What is needed:
Where a line of the records holds the string "green", copy that line.
─── Extracted entries
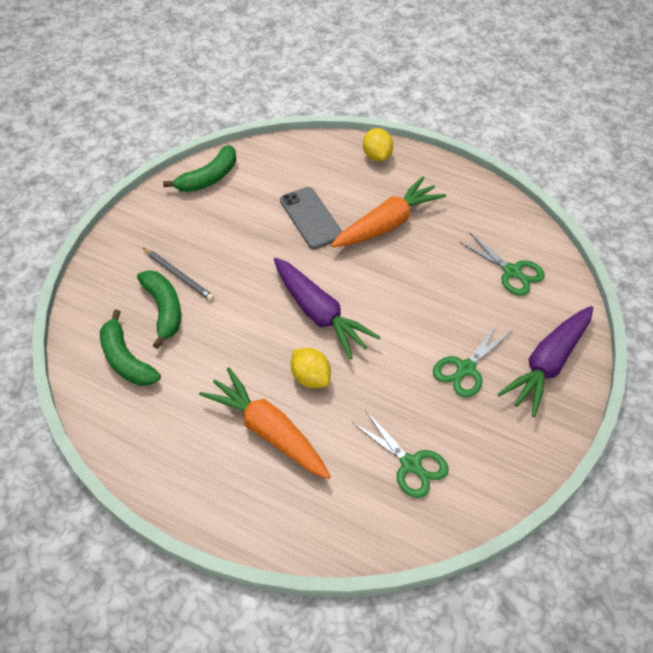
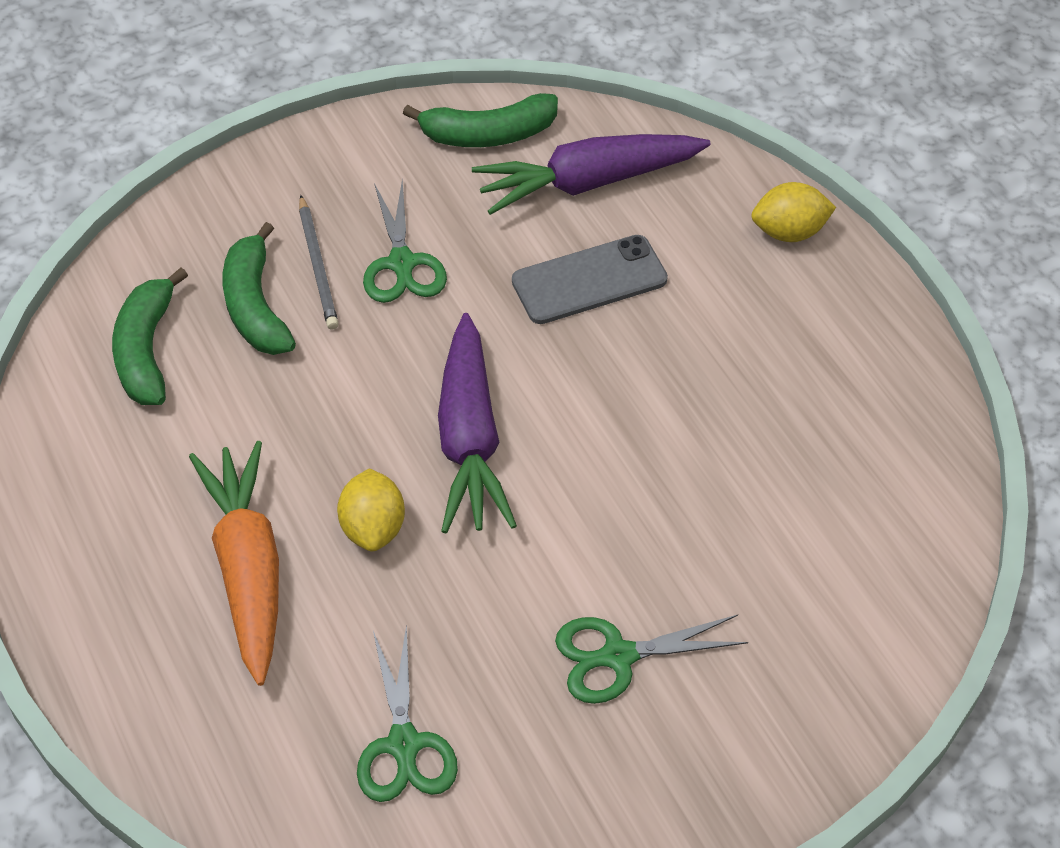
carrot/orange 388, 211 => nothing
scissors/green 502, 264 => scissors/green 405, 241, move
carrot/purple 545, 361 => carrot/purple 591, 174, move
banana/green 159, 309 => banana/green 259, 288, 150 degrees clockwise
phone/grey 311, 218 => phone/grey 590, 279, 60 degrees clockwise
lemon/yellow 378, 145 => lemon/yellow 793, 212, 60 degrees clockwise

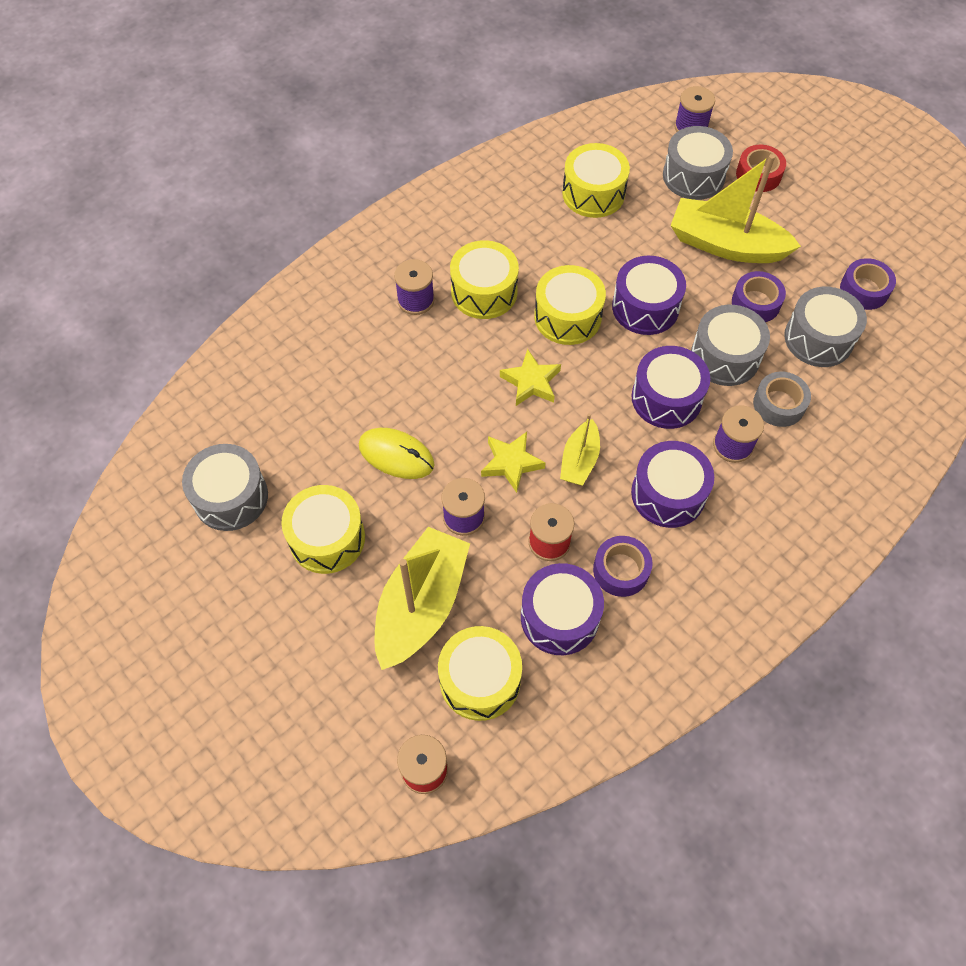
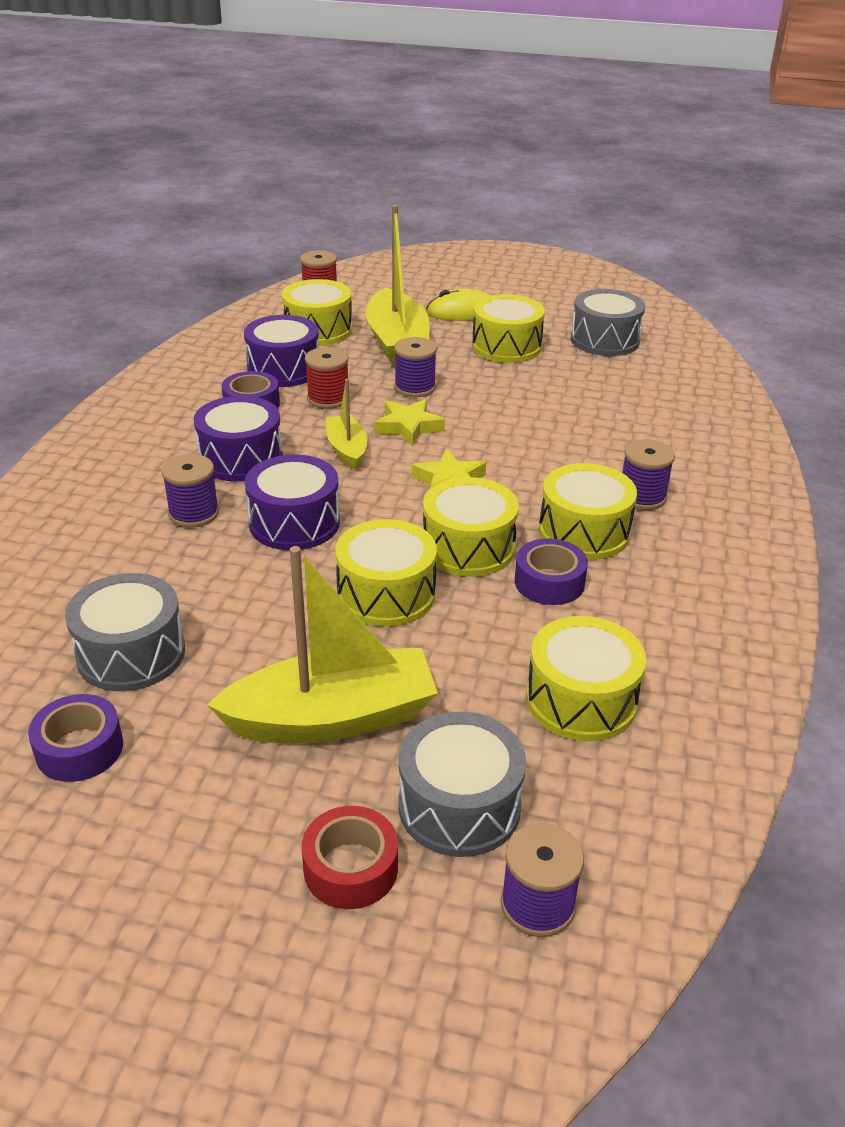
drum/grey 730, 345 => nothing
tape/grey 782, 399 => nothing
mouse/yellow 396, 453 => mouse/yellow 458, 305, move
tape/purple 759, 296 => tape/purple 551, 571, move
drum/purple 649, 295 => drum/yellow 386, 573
──────
Solution to the problem:
scissors/green 502, 264 => scissors/green 405, 241, move
banana/green 159, 309 => banana/green 259, 288, 150 degrees clockwise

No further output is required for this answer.